WHAT YOU HAVE TO DO
Where the records below show a line containing "(393, 477) = (658, 264): purple", start copying; end with the line containing "(660, 454) = (743, 111): yellow", and copy it too.

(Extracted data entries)
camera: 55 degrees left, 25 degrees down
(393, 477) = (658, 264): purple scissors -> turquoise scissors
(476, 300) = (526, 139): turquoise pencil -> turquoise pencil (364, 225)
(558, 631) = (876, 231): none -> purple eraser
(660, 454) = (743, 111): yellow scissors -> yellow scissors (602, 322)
--
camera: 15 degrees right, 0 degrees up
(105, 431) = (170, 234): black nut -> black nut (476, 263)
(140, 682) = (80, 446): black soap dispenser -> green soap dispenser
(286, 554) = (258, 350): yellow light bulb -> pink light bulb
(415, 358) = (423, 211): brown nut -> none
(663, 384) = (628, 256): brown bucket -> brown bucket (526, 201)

RESULT OF THE TASK
(393, 477) = (658, 264): purple scissors -> turquoise scissors
(476, 300) = (526, 139): turquoise pencil -> turquoise pencil (364, 225)
(558, 631) = (876, 231): none -> purple eraser
(660, 454) = (743, 111): yellow scissors -> yellow scissors (602, 322)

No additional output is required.